→ **The task**
Each line holding the word "across" counts once; give the total and nothing more.
◆ ◆ ◆ ◆
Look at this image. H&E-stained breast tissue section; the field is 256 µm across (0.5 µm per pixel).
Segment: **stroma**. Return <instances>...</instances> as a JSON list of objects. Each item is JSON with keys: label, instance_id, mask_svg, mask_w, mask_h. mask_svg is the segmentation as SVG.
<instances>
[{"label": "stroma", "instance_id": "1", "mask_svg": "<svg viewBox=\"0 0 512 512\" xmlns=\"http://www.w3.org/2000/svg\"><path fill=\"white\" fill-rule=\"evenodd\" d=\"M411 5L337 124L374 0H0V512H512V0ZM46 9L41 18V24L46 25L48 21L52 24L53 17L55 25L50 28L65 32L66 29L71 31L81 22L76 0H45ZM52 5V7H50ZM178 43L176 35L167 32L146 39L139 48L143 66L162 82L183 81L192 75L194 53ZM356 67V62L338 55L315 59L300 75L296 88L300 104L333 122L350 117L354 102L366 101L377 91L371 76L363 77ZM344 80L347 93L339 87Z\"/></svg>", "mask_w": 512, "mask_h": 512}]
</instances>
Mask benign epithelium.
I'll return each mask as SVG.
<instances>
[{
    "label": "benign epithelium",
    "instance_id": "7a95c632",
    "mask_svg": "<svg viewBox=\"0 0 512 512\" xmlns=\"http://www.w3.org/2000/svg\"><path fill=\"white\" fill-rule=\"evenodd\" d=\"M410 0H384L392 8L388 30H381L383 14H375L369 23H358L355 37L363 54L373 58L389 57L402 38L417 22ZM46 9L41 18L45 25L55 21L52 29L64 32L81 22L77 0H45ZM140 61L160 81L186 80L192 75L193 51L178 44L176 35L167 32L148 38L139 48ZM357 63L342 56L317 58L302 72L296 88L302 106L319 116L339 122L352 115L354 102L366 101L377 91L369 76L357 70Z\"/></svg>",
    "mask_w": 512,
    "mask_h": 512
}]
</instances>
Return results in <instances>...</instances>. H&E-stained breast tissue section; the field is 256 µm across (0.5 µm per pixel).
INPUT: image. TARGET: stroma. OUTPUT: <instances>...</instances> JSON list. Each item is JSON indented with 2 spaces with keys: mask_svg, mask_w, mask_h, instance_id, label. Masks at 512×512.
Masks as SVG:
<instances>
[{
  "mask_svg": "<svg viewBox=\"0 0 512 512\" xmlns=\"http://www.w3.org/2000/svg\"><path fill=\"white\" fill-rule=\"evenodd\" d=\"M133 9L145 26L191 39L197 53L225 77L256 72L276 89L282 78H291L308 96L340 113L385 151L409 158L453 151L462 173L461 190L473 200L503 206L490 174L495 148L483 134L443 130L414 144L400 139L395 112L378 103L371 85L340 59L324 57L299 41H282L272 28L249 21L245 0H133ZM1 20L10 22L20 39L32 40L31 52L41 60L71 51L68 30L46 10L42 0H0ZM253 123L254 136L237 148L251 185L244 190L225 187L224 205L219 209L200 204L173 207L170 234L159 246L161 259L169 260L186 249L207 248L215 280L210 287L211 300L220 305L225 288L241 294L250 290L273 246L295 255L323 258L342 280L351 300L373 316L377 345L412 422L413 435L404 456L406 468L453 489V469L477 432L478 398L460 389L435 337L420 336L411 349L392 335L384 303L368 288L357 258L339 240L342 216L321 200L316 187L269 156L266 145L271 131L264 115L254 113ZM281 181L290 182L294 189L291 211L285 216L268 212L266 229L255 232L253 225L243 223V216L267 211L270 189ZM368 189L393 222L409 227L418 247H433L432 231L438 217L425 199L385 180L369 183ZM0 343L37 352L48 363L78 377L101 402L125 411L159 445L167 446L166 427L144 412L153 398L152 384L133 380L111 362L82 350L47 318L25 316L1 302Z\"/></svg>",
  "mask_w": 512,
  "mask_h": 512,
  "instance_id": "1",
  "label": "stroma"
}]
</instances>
◆ ◆ ◆ ◆
→ **Response to the exercise**
2